-------- MATERIAL SHOWN

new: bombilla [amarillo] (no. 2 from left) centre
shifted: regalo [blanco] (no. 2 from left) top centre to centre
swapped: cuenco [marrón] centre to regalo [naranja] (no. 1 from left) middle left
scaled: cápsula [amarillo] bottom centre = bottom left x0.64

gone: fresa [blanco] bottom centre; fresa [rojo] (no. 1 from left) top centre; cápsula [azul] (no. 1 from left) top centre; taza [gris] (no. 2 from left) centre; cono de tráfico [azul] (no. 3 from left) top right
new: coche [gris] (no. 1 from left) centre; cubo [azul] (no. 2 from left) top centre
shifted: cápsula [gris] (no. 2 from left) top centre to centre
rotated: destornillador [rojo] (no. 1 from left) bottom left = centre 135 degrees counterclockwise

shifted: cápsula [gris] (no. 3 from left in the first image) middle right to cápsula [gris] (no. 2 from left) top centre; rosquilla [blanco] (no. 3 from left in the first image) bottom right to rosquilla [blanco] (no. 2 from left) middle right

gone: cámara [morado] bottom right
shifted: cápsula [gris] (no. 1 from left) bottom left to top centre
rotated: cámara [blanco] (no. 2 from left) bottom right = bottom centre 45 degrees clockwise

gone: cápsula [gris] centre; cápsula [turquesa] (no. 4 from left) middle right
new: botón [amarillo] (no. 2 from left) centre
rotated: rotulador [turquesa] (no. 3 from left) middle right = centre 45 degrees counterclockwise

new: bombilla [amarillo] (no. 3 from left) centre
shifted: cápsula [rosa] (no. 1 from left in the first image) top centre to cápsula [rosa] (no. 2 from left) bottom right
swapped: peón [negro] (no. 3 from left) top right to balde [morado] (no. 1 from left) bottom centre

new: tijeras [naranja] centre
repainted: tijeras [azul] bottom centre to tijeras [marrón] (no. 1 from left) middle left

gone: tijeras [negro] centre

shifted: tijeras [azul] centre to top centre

----------------

◆ AIM OF THE EXERCISE ◆
Which of the lines above mention the word "regalo"? Pull those lines out.

◆ WRITTEN RESPONSE ◆
shifted: regalo [blanco] (no. 2 from left) top centre to centre
swapped: cuenco [marrón] centre to regalo [naranja] (no. 1 from left) middle left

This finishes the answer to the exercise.